» **WHAT TO DO**
Every line from the one with "yellow hat: 4 -> 2" to the final line of the records should be printed exactly as it is, with pictures left out.
START DATA FOR REVIEW
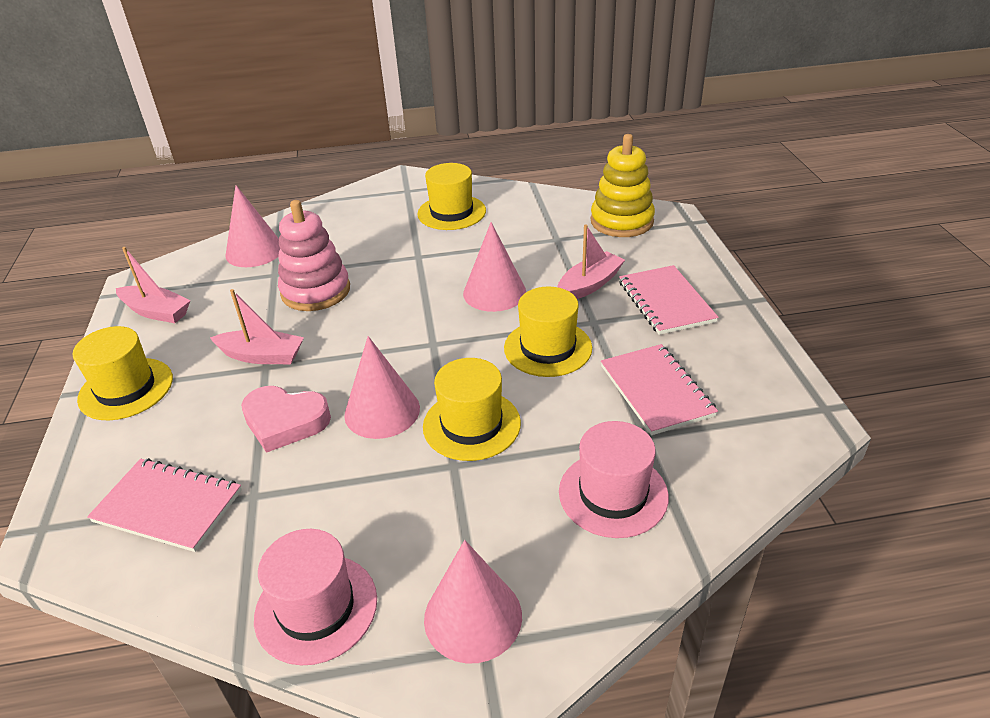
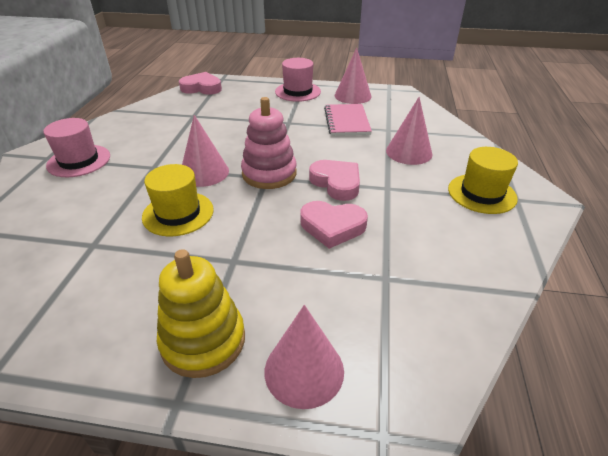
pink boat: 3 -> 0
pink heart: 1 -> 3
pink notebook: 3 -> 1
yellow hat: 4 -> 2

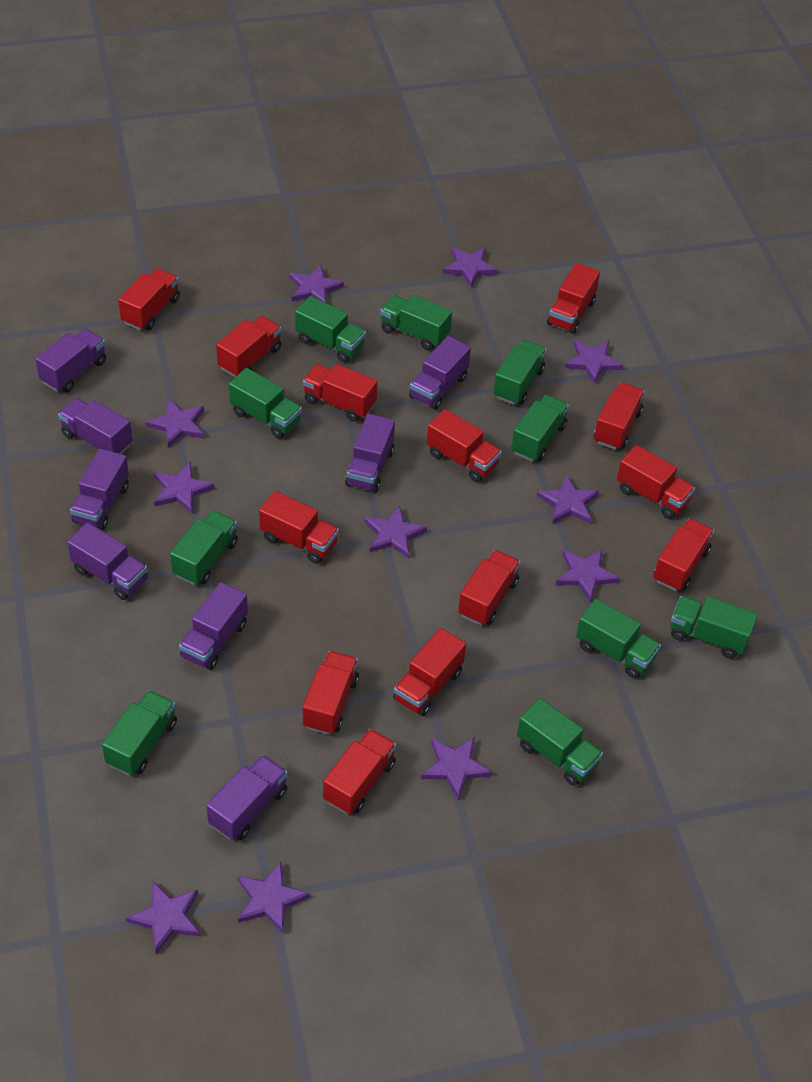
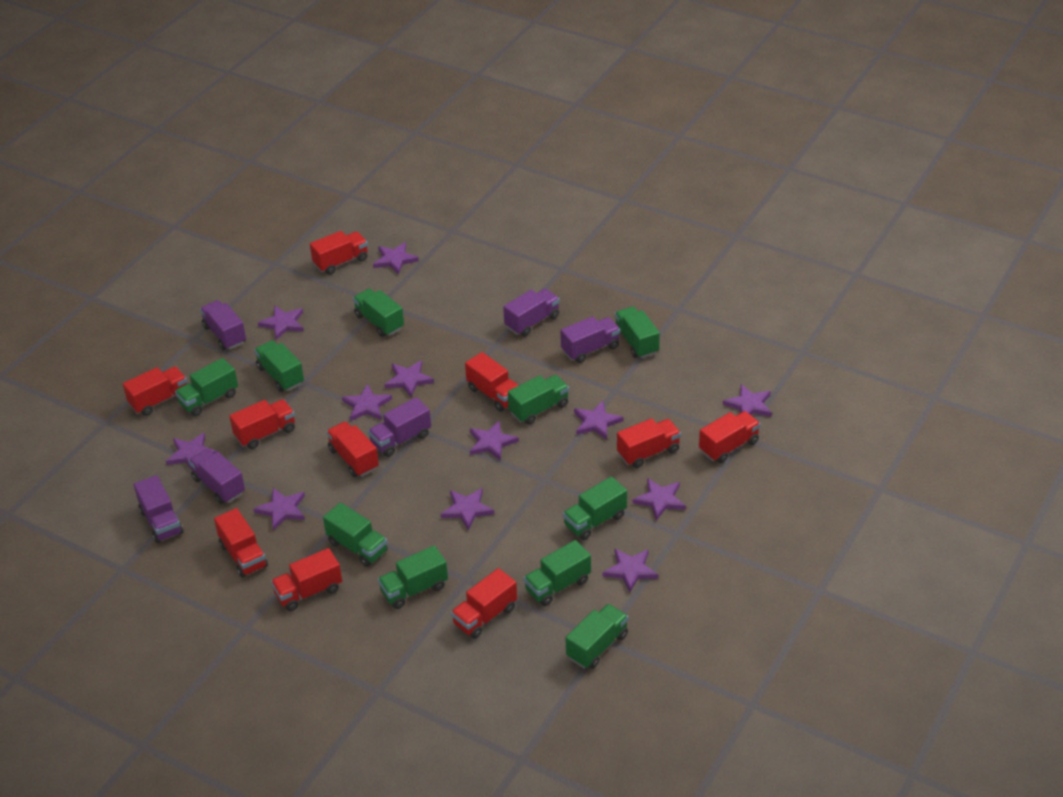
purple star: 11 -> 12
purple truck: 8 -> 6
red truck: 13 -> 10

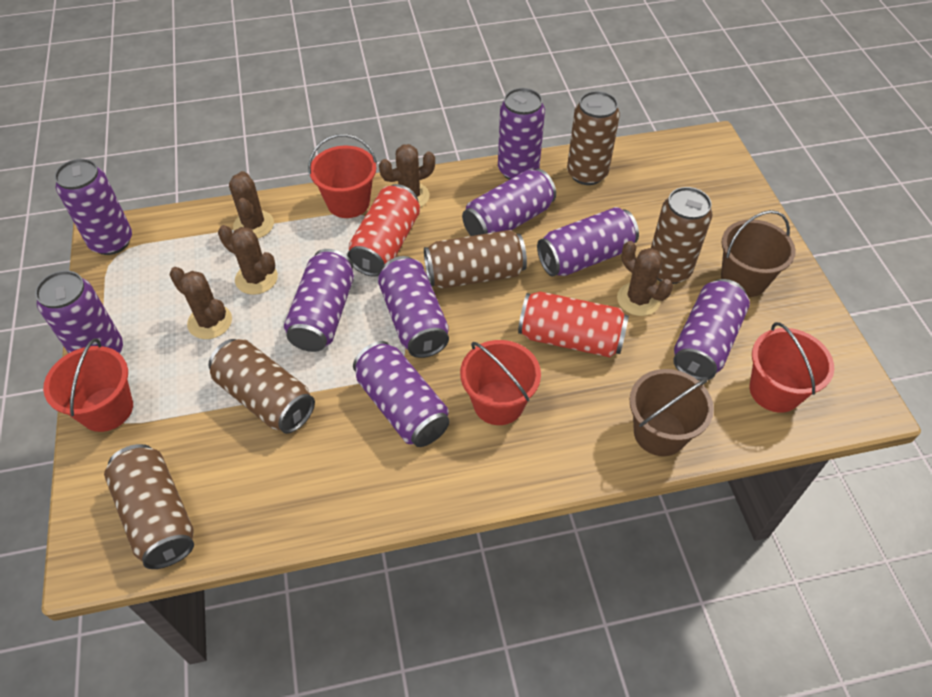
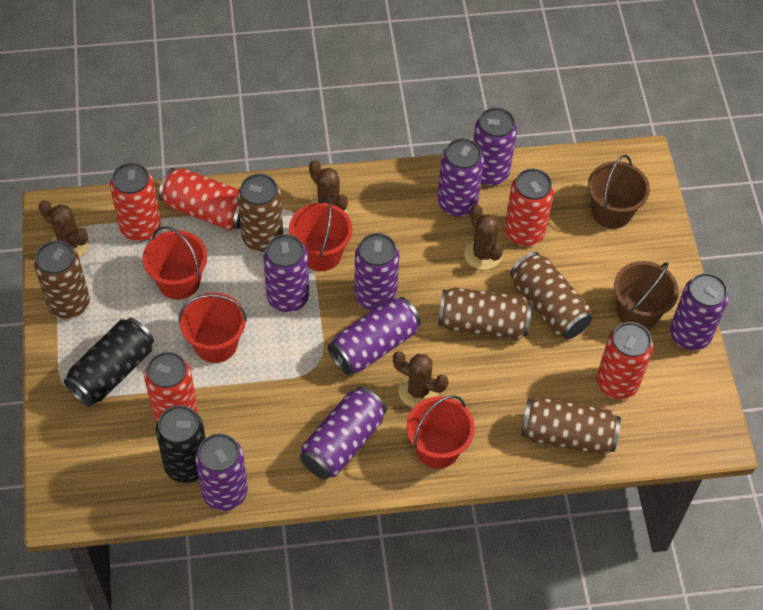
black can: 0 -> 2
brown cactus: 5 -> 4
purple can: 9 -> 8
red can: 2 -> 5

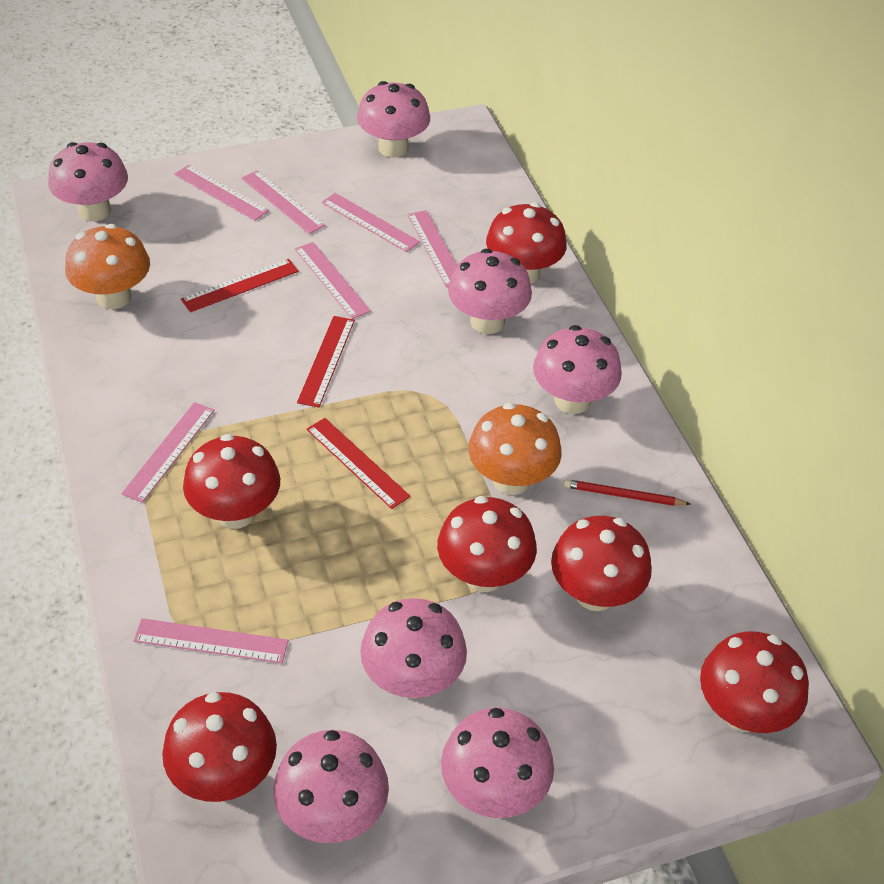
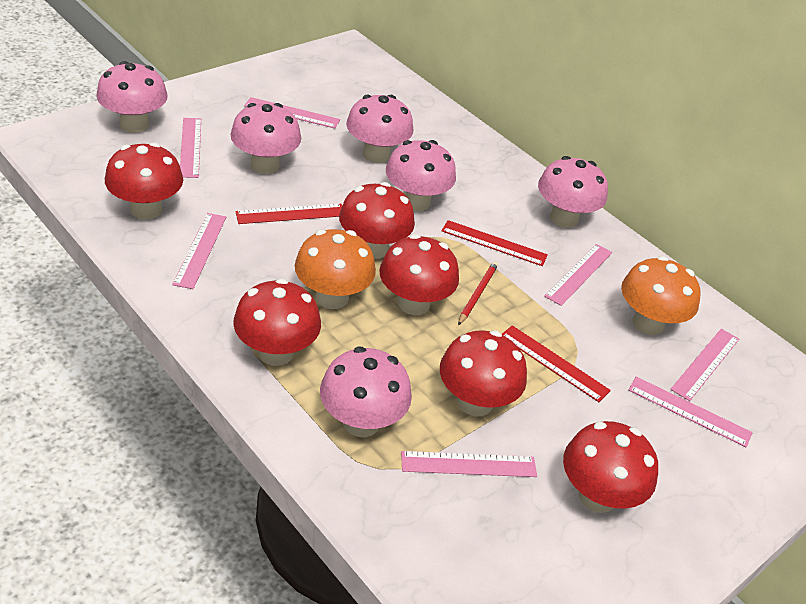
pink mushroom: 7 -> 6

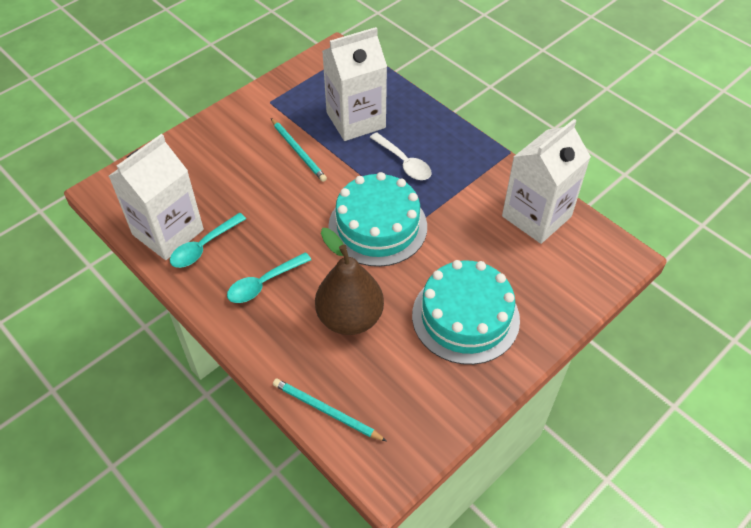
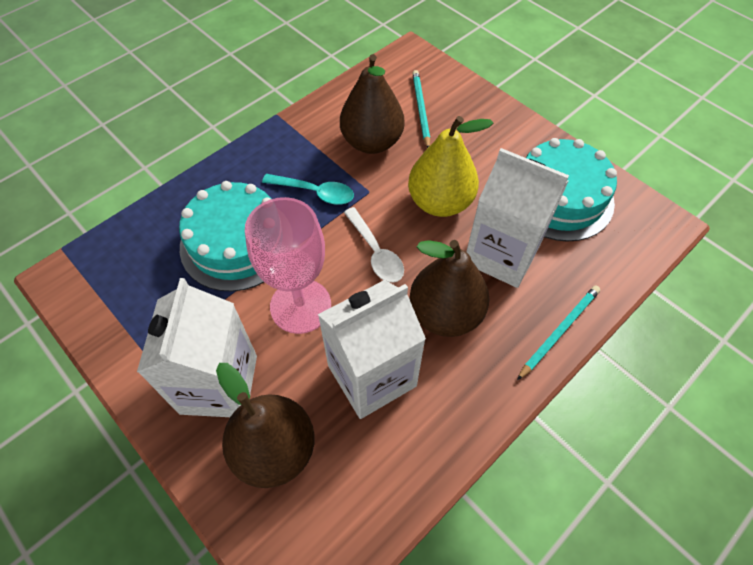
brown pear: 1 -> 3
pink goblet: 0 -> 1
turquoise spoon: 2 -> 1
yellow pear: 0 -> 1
END DATA FOR REVIEW
» **RESULT OF THIS TASK**
yellow hat: 4 -> 2

purple star: 11 -> 12
purple truck: 8 -> 6
red truck: 13 -> 10

black can: 0 -> 2
brown cactus: 5 -> 4
purple can: 9 -> 8
red can: 2 -> 5

pink mushroom: 7 -> 6

brown pear: 1 -> 3
pink goblet: 0 -> 1
turquoise spoon: 2 -> 1
yellow pear: 0 -> 1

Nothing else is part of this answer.